+++ Data for processing
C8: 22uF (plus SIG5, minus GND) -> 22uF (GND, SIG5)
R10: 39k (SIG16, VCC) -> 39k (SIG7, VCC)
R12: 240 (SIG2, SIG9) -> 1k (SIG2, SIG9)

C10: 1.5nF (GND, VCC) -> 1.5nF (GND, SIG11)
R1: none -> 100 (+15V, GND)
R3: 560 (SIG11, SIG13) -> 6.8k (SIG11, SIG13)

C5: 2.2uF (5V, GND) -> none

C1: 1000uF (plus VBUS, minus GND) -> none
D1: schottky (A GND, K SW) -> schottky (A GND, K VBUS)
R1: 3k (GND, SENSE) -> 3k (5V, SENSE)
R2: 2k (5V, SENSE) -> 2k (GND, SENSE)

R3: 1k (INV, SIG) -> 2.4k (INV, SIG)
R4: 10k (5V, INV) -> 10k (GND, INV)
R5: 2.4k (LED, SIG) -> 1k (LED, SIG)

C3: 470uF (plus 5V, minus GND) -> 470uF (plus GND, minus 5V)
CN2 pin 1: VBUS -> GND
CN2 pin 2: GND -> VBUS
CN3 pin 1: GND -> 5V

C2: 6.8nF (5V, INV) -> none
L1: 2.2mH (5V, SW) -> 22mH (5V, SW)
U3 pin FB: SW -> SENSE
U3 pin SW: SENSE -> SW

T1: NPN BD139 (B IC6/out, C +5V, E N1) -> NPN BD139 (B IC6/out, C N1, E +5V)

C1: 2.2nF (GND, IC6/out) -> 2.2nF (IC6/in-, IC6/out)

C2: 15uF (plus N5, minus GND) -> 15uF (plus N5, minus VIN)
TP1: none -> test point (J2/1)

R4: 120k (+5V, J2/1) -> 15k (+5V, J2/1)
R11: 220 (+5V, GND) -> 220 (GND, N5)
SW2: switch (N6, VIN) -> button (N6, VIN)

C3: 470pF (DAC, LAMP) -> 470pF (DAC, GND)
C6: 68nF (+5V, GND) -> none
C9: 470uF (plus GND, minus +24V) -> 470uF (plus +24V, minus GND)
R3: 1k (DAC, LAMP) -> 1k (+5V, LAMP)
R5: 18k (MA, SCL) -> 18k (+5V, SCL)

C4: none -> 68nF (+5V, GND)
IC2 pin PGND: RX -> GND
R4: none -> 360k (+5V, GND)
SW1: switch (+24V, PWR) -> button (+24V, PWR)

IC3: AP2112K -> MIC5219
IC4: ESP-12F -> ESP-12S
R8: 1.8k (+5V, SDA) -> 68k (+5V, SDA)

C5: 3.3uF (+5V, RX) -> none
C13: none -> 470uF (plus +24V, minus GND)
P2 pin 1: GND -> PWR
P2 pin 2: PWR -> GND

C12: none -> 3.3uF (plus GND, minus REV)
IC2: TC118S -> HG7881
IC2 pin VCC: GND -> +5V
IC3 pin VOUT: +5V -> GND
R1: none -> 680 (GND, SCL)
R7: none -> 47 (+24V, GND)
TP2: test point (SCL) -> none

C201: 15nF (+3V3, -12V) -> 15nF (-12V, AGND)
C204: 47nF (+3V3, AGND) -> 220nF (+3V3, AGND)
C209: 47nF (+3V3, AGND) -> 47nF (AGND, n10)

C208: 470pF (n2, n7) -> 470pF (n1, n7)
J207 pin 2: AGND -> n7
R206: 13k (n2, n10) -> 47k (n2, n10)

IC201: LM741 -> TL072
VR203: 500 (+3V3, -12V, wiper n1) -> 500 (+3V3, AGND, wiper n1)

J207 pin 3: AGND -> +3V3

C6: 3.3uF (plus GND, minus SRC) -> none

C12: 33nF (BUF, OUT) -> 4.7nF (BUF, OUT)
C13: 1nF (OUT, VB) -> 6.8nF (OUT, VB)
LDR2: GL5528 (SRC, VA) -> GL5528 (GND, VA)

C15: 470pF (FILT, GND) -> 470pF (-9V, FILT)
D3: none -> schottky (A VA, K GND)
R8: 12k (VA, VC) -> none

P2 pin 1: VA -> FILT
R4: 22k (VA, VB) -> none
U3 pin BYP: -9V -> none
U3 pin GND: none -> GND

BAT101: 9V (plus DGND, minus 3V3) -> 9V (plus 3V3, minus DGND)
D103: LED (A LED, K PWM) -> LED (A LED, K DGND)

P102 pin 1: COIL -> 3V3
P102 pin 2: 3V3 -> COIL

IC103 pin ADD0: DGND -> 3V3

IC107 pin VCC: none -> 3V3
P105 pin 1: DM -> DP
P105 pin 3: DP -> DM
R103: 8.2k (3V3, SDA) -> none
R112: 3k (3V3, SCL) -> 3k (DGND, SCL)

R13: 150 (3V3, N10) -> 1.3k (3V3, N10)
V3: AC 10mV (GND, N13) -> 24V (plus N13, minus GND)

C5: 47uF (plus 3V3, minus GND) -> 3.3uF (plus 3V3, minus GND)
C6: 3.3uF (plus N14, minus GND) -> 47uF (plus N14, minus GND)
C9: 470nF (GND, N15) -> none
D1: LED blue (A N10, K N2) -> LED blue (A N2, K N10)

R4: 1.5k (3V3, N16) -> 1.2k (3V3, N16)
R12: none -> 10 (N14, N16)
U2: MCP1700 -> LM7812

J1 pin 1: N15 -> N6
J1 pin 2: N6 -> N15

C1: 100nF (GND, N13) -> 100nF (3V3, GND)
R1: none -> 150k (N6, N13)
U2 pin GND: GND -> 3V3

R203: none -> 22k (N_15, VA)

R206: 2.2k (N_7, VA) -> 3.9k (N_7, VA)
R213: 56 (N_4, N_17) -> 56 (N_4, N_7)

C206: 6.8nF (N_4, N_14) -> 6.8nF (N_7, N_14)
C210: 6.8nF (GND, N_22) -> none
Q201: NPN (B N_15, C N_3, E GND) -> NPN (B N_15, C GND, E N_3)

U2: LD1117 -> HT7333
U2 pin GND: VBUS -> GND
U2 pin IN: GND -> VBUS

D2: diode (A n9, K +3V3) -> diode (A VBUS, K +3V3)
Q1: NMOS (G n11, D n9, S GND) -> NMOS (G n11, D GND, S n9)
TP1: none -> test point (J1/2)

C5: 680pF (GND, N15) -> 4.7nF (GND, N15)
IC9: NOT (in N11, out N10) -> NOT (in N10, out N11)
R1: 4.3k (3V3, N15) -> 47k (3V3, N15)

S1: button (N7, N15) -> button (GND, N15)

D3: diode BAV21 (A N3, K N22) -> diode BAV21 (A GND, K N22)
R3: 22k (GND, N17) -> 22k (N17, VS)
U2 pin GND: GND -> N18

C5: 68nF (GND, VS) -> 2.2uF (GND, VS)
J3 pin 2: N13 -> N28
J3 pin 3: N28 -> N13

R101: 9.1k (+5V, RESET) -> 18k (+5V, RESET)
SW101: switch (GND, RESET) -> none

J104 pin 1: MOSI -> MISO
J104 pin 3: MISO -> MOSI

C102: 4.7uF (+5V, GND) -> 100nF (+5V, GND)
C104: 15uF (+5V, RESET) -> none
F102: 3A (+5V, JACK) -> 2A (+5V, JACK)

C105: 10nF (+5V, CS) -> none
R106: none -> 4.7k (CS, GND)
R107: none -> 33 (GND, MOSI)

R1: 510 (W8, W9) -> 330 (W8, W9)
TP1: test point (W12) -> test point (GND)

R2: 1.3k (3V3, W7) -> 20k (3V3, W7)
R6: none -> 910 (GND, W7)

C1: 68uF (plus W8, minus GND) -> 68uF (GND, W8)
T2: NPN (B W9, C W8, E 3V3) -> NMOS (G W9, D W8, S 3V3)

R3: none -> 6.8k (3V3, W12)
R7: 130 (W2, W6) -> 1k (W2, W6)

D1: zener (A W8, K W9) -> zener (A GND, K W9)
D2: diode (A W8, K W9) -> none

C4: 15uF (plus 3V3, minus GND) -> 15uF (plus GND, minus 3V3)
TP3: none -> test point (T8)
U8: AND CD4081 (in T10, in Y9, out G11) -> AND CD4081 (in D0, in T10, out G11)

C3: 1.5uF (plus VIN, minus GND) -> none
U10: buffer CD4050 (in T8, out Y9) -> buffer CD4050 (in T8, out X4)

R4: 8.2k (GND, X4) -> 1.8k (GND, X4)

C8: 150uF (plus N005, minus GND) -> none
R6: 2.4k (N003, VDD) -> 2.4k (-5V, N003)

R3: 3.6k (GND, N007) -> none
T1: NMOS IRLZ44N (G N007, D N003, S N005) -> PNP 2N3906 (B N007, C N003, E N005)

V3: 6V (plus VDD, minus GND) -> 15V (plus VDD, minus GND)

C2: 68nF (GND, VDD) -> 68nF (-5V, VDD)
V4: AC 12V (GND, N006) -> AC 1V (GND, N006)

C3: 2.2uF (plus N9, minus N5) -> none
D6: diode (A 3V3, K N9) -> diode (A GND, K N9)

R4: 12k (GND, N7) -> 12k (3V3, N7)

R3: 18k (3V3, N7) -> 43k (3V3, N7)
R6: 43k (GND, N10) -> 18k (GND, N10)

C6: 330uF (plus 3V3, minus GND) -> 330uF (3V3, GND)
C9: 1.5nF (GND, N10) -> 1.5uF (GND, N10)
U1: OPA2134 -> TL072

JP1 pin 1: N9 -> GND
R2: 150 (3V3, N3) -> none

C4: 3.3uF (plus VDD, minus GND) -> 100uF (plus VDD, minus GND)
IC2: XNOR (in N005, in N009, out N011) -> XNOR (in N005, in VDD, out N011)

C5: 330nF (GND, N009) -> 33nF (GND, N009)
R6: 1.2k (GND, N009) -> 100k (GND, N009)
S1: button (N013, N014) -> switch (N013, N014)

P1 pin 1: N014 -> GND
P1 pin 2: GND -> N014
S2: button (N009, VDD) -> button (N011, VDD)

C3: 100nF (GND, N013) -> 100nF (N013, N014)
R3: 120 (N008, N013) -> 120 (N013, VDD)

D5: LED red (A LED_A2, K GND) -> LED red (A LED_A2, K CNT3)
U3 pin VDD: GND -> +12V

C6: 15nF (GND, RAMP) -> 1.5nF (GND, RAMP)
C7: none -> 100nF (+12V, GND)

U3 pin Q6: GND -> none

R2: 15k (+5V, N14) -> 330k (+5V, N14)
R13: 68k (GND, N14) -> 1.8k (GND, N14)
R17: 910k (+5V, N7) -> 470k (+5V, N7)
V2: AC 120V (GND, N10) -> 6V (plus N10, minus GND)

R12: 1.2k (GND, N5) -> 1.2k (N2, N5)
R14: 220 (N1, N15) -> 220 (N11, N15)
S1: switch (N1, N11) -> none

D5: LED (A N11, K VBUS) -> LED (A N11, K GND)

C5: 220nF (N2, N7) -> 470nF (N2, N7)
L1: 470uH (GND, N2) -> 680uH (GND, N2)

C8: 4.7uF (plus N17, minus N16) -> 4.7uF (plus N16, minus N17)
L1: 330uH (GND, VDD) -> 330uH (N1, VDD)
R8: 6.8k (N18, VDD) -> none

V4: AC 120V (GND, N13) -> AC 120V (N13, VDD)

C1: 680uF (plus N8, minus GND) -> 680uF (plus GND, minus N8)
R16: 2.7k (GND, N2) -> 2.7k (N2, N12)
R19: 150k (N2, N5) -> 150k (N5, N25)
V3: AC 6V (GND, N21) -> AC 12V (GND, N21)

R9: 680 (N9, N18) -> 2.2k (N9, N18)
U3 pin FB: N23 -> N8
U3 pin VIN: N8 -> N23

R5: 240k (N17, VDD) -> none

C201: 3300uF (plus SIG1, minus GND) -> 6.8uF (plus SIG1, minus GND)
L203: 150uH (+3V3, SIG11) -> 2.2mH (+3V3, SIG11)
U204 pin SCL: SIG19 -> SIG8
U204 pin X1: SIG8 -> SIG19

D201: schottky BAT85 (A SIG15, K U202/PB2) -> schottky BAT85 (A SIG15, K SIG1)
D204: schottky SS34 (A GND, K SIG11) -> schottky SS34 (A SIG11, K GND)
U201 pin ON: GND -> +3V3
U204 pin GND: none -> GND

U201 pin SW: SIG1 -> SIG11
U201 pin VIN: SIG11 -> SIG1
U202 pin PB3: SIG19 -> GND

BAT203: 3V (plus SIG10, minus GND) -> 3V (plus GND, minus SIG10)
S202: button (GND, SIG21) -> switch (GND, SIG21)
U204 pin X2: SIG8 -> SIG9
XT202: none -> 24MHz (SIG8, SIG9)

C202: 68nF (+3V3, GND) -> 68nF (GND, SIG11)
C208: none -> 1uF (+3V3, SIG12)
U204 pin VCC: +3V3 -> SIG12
++++++
◆ Task description ◆
Tally every line of the listing that holds the string "schottky", then give the number by itself.

◆ Solution to this task ◆
4